## GIVEN DATA
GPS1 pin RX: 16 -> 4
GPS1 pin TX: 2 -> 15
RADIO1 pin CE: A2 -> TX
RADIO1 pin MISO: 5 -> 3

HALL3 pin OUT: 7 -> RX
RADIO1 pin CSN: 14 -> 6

...

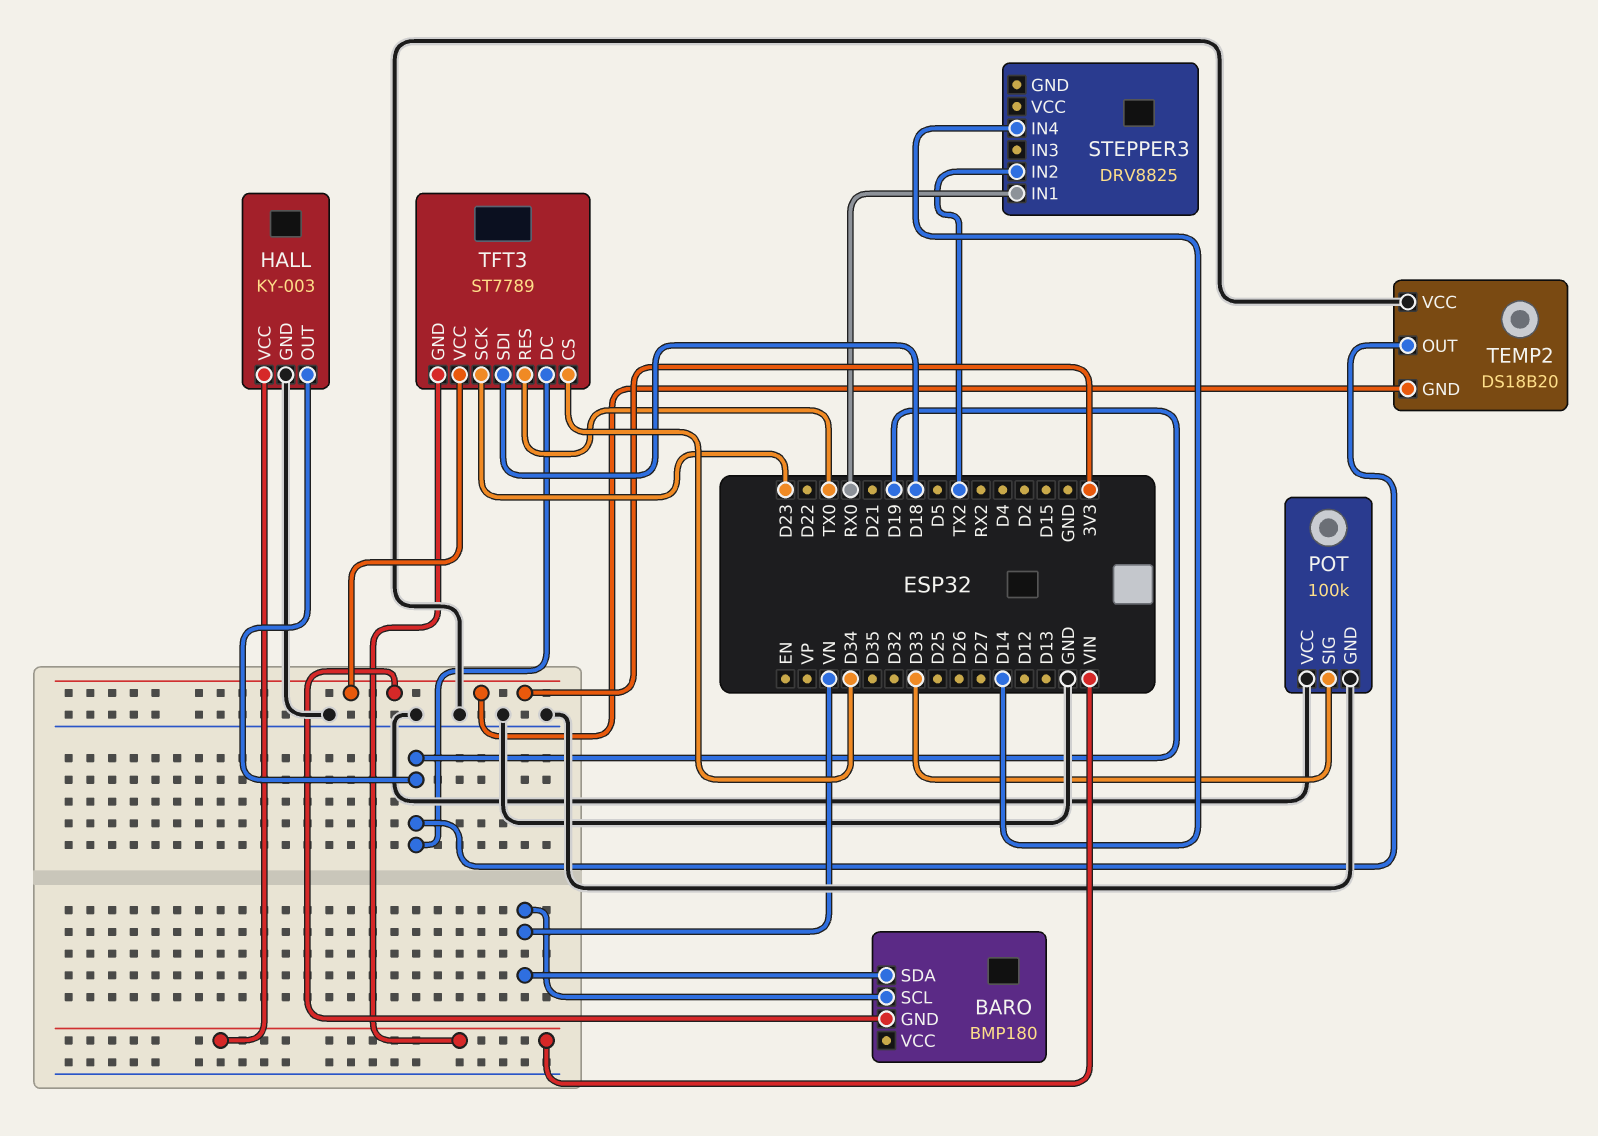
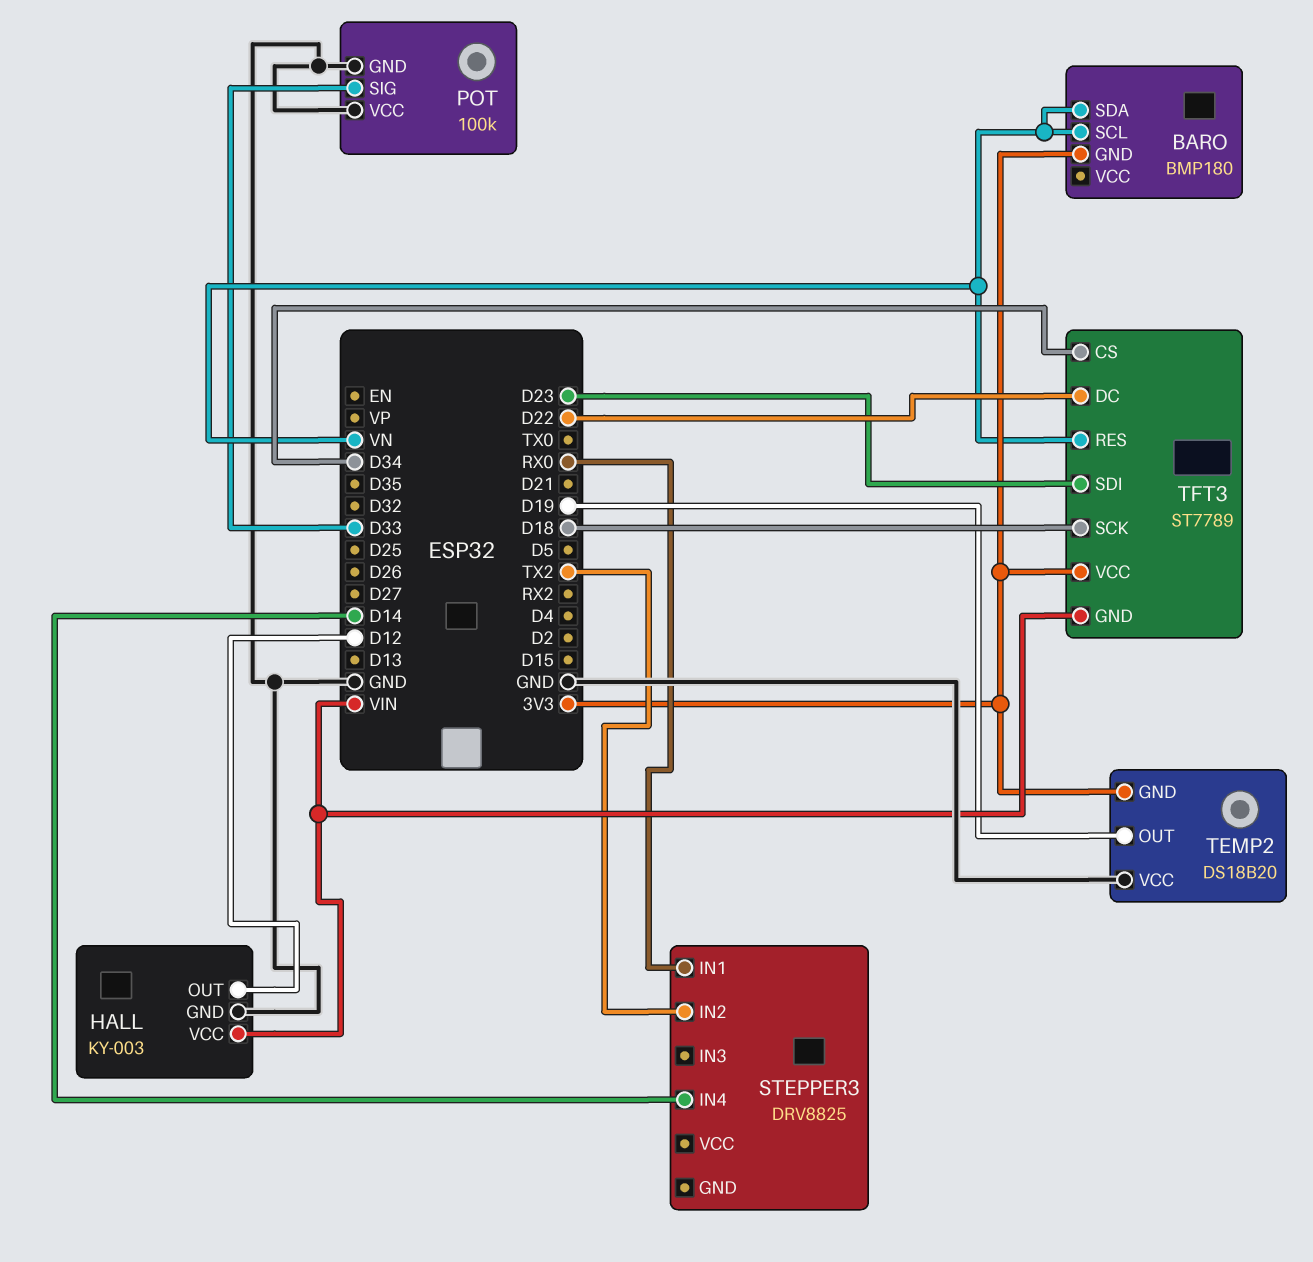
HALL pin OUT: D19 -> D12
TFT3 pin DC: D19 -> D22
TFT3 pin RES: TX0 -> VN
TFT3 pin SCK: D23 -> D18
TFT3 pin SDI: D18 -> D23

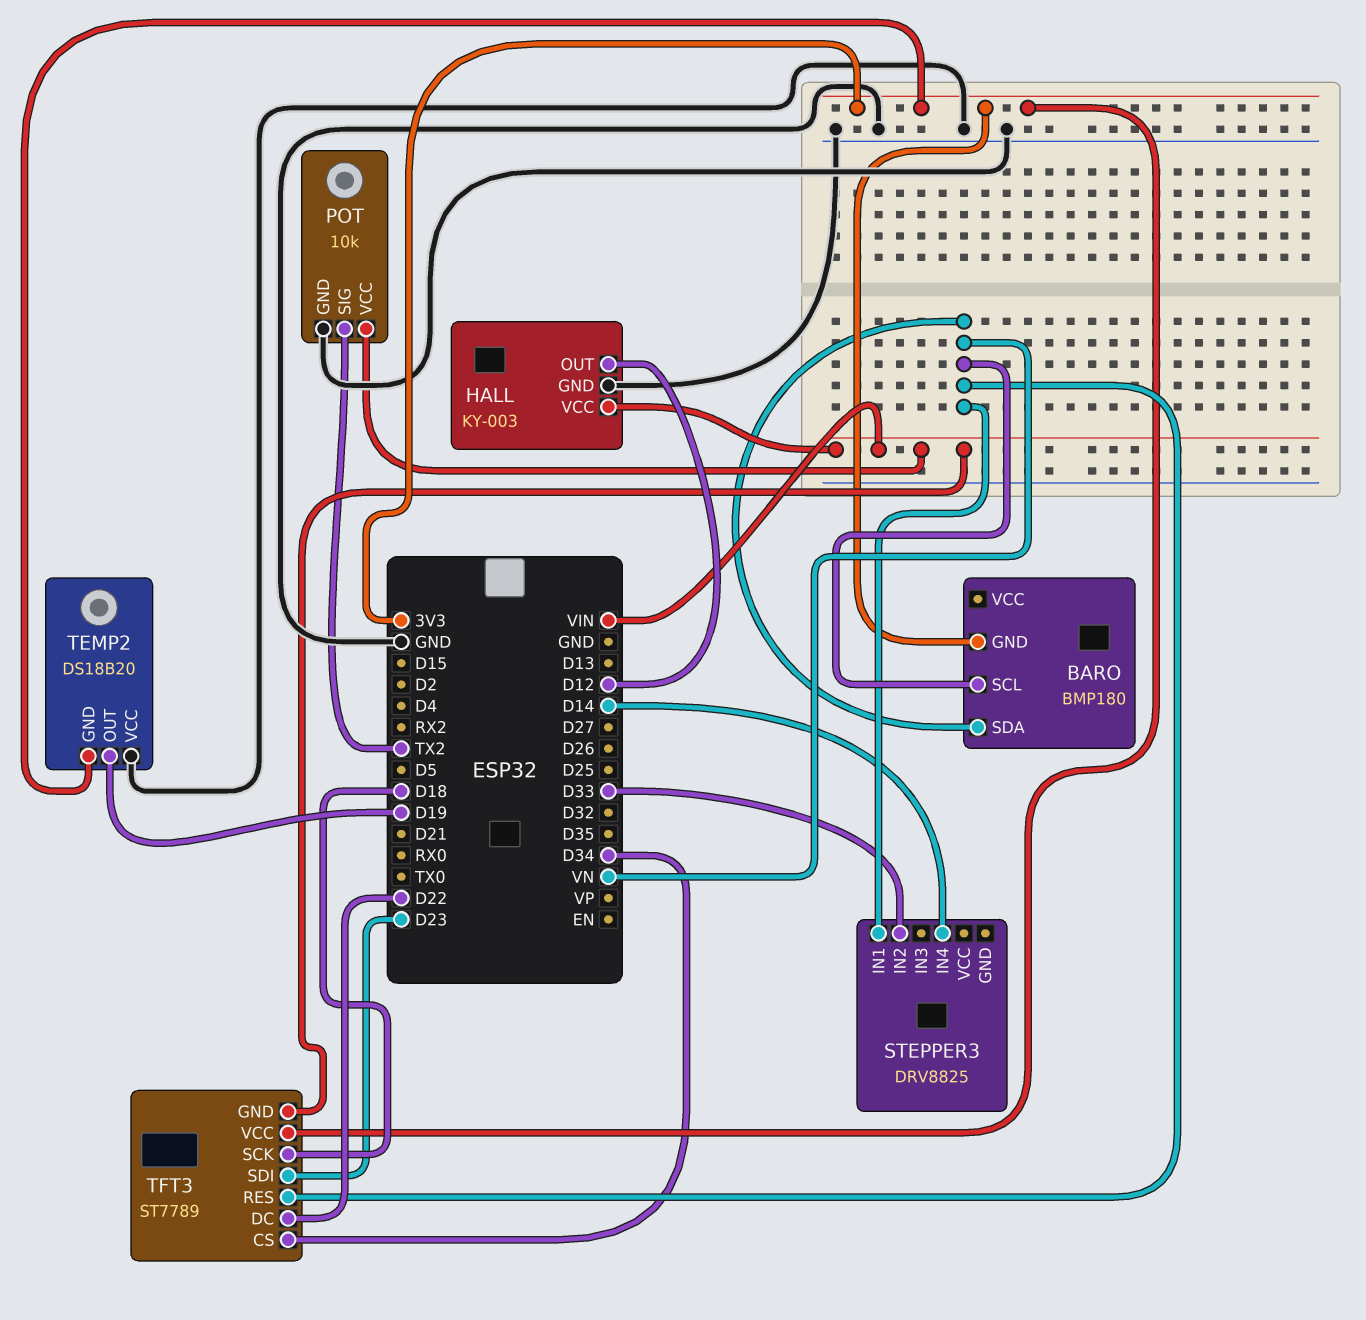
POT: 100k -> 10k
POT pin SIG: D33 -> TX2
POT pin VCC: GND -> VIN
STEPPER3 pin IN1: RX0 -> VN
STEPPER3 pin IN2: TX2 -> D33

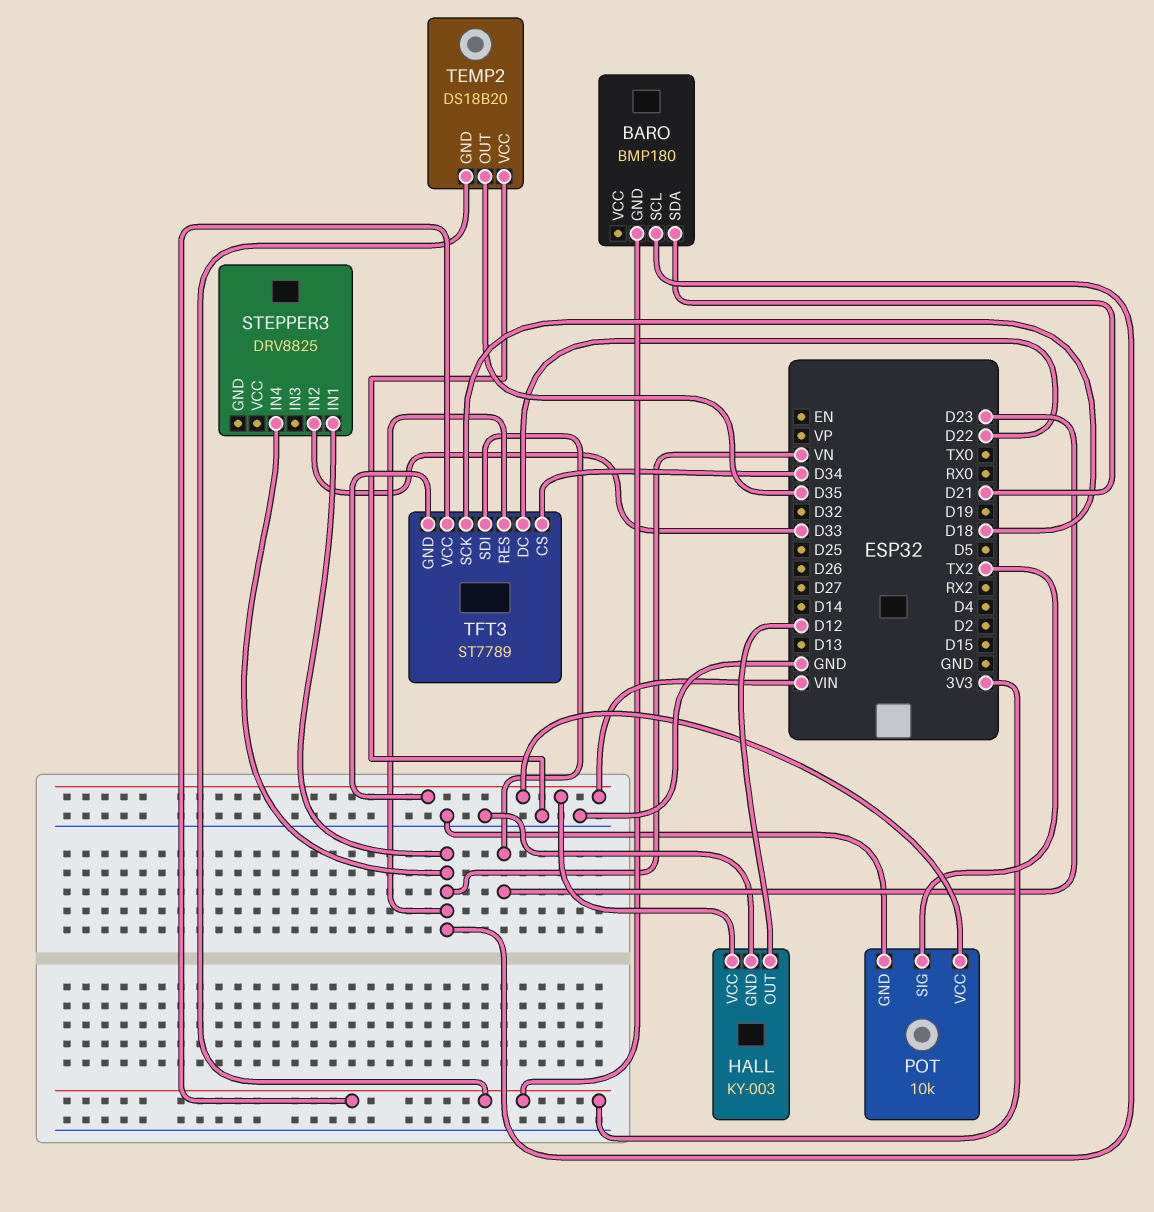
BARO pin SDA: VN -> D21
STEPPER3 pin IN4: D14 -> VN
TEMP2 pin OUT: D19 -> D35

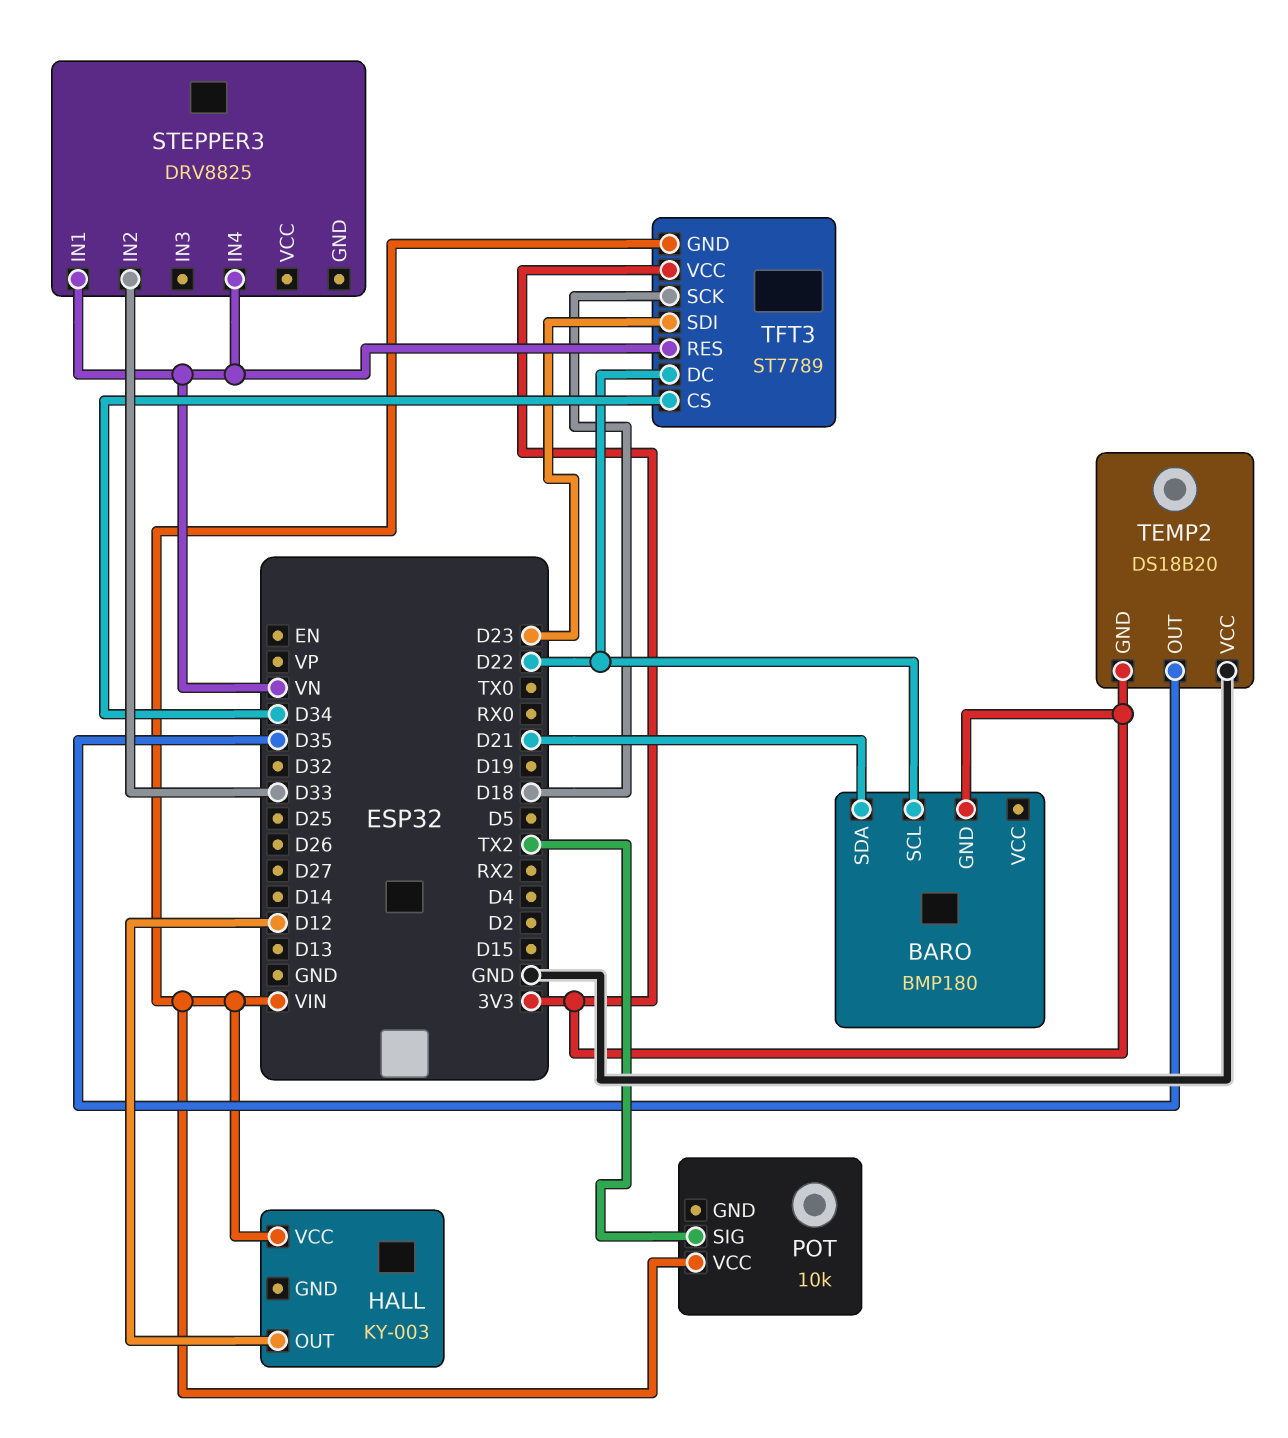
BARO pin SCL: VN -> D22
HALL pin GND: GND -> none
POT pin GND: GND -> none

## TASK TO CARRY OUT
Look through the entries above; copy each line where the string "BARO" appears.

## EXERCISE SOLUTION
BARO pin SDA: VN -> D21
BARO pin SCL: VN -> D22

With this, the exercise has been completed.